_DATASET EXCERPTS_.
_ _ _ _ _ _ _

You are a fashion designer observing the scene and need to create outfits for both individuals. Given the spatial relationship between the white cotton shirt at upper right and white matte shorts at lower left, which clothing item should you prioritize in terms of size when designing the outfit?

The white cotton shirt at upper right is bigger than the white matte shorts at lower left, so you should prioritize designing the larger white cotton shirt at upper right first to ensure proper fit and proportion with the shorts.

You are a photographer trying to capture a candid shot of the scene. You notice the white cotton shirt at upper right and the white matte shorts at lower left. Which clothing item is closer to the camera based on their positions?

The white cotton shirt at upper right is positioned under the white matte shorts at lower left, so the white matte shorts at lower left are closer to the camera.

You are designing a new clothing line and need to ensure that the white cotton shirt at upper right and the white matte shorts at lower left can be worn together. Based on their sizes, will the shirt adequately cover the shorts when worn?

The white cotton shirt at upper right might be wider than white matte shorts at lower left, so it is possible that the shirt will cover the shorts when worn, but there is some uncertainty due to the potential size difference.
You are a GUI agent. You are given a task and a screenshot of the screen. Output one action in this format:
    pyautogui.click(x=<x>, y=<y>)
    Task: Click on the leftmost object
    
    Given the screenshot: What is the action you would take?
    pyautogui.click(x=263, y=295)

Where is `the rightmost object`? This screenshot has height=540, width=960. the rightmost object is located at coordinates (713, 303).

_ _ _ _ _ _ _

_TASK STATEMENT_. Show every line of the material above that contains the string "prioritize". Case counts.

_REPLY_.
You are a fashion designer observing the scene and need to create outfits for both individuals. Given the spatial relationship between the white cotton shirt at upper right and white matte shorts at lower left, which clothing item should you prioritize in terms of size when designing the outfit?
The white cotton shirt at upper right is bigger than the white matte shorts at lower left, so you should prioritize designing the larger white cotton shirt at upper right first to ensure proper fit and proportion with the shorts.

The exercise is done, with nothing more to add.